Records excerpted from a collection
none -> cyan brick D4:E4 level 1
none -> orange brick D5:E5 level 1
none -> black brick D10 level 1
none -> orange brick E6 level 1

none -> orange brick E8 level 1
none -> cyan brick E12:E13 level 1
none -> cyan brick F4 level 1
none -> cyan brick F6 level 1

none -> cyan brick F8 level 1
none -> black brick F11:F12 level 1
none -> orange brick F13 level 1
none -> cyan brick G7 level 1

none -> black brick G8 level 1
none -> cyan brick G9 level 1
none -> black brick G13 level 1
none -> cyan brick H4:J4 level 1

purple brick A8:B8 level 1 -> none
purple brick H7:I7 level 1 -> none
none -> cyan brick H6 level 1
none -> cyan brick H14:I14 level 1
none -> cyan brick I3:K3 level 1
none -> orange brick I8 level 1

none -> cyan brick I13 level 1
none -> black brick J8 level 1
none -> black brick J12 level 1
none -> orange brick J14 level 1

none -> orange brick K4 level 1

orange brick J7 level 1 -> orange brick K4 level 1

Problem requirements ->
For this exercise, transcribe all the records exactly.

Expected answer ->
none -> cyan brick D4:E4 level 1
none -> orange brick D5:E5 level 1
none -> black brick D10 level 1
none -> orange brick E6 level 1

none -> orange brick E8 level 1
none -> cyan brick E12:E13 level 1
none -> cyan brick F4 level 1
none -> cyan brick F6 level 1

none -> cyan brick F8 level 1
none -> black brick F11:F12 level 1
none -> orange brick F13 level 1
none -> cyan brick G7 level 1

none -> black brick G8 level 1
none -> cyan brick G9 level 1
none -> black brick G13 level 1
none -> cyan brick H4:J4 level 1

purple brick A8:B8 level 1 -> none
purple brick H7:I7 level 1 -> none
none -> cyan brick H6 level 1
none -> cyan brick H14:I14 level 1
none -> cyan brick I3:K3 level 1
none -> orange brick I8 level 1

none -> cyan brick I13 level 1
none -> black brick J8 level 1
none -> black brick J12 level 1
none -> orange brick J14 level 1

none -> orange brick K4 level 1

orange brick J7 level 1 -> orange brick K4 level 1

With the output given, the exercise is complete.